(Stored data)
################

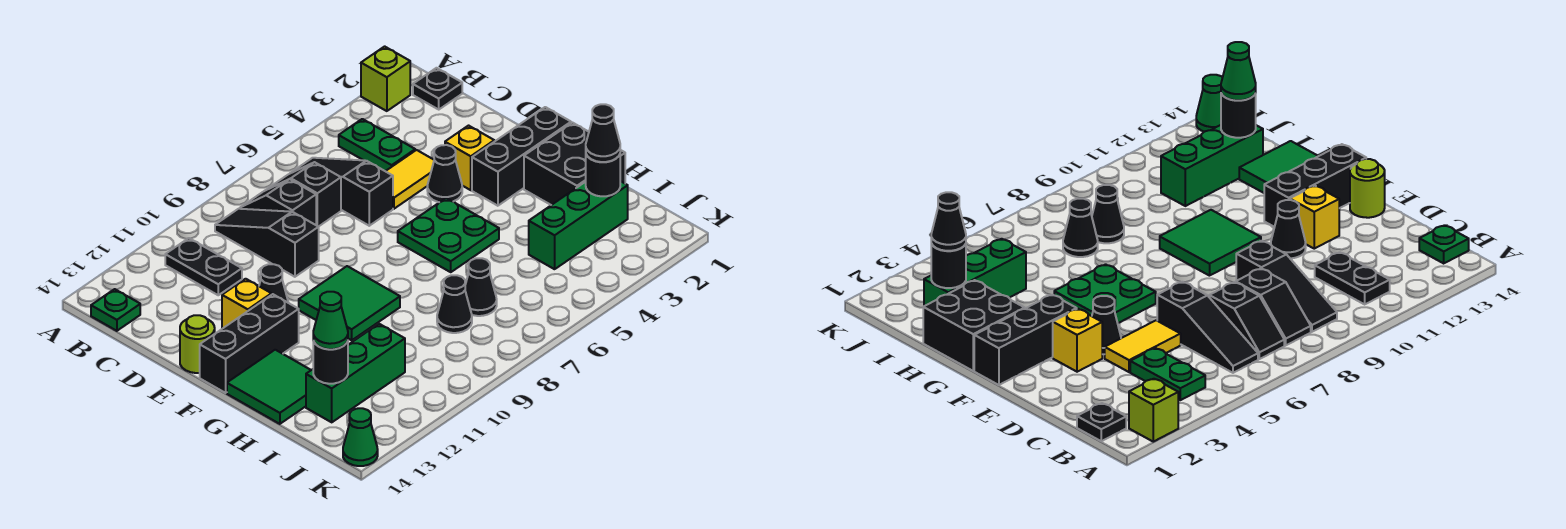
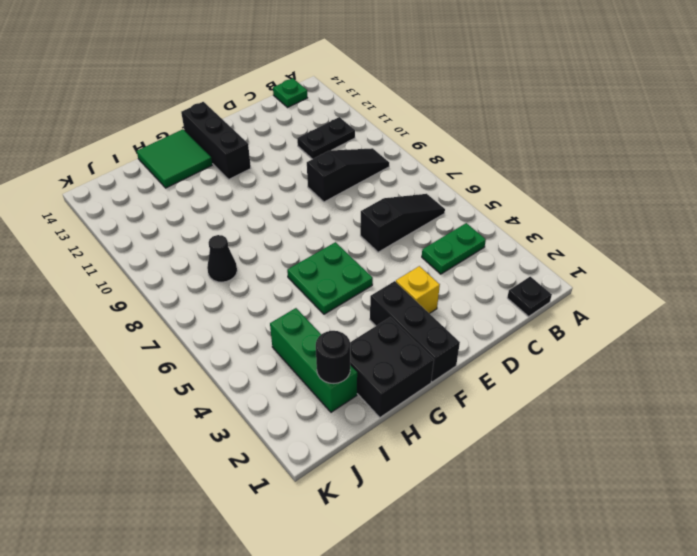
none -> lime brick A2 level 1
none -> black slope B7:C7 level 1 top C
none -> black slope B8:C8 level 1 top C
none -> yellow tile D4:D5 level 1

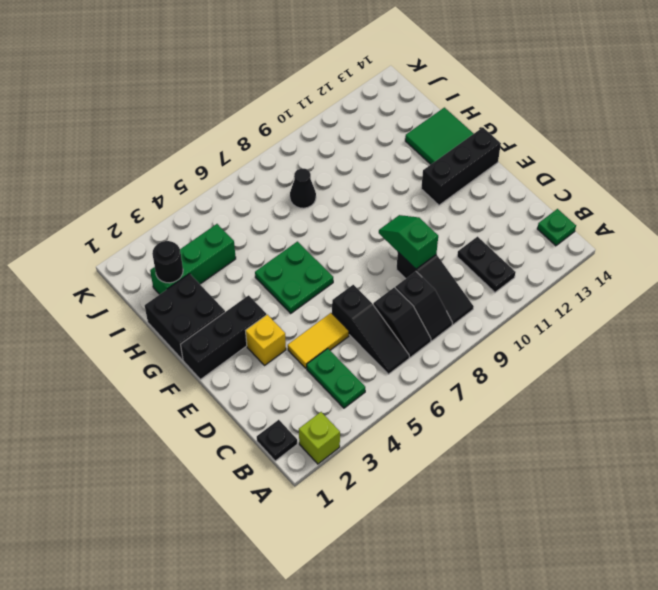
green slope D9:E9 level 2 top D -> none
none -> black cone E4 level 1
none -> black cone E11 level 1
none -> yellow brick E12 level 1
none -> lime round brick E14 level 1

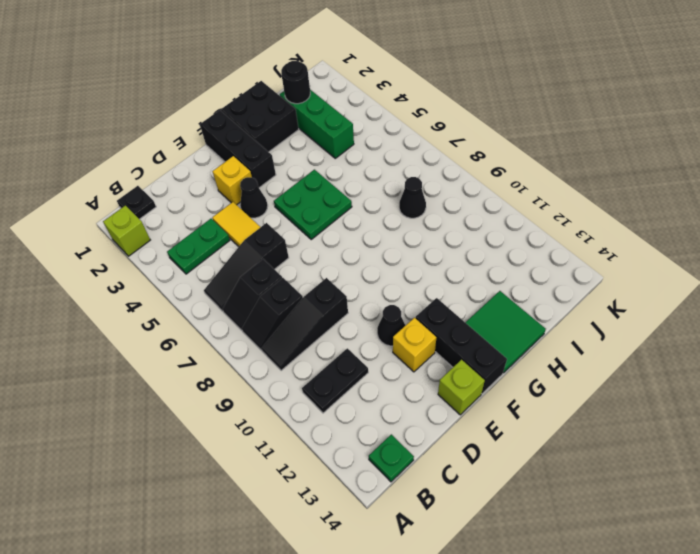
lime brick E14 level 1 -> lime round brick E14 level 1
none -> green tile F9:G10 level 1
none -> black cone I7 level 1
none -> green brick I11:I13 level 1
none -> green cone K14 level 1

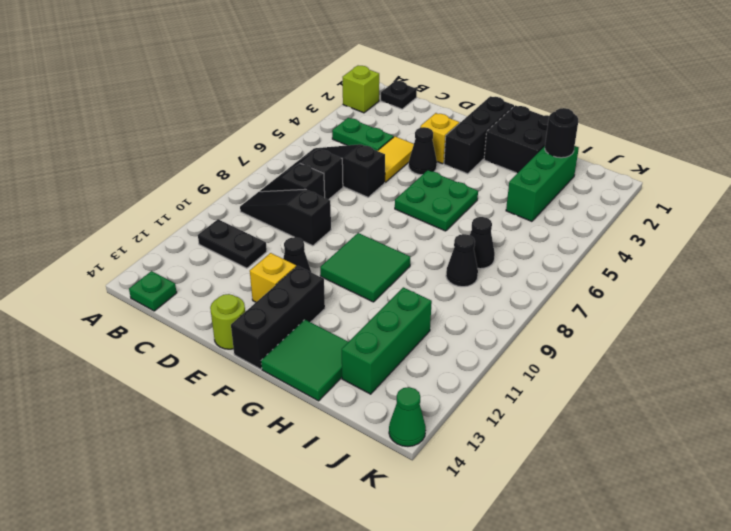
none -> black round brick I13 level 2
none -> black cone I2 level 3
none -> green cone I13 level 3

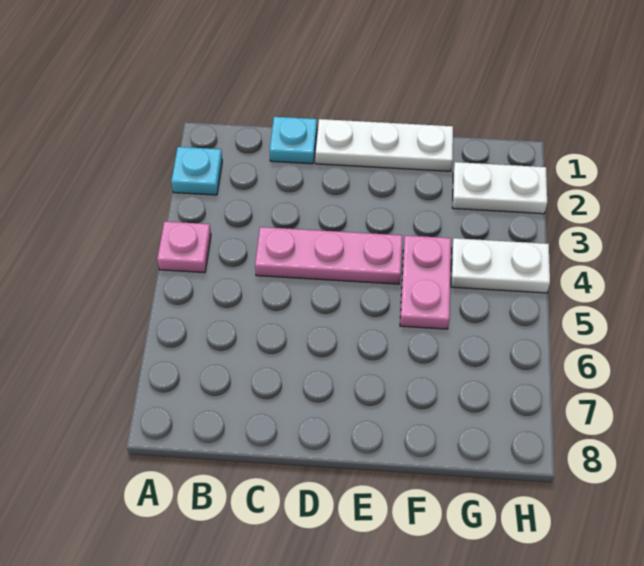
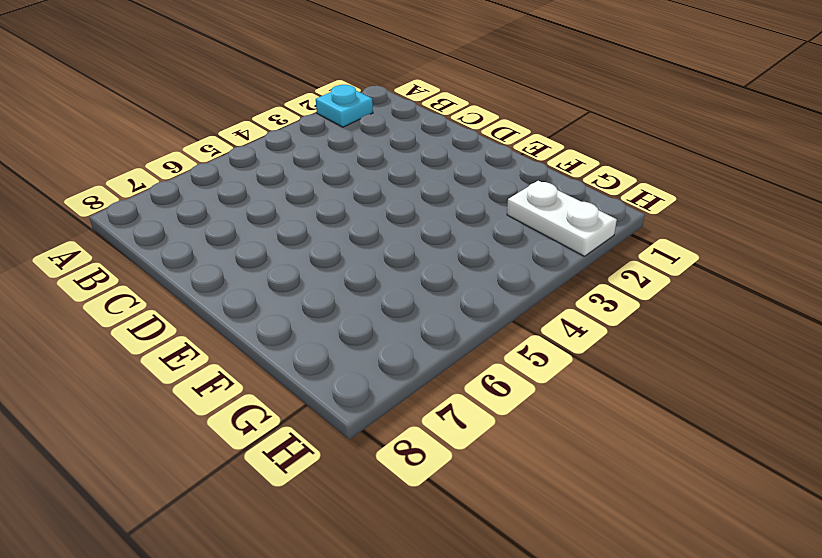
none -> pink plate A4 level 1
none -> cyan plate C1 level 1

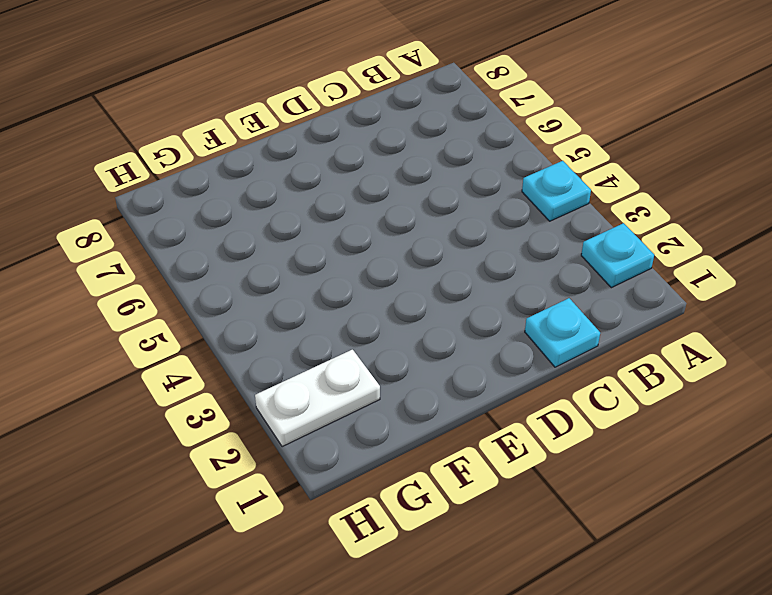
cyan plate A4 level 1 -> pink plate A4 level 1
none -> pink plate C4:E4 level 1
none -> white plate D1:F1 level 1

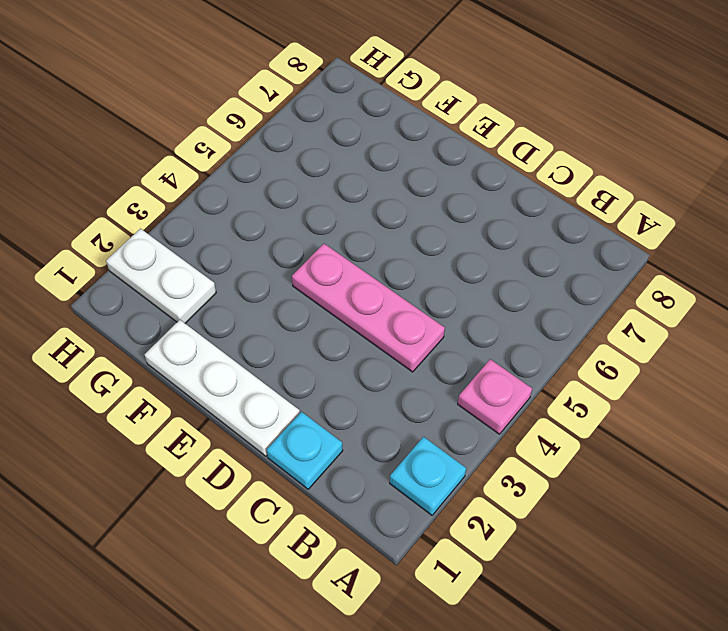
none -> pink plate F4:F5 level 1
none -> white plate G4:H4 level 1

################

*ASSIGNED TASK*: Would you copy every line of the entries in which "green" appears?

*YOUR SOLUTION*:
green slope D9:E9 level 2 top D -> none
none -> green tile F9:G10 level 1
none -> green brick I11:I13 level 1
none -> green cone K14 level 1
none -> green cone I13 level 3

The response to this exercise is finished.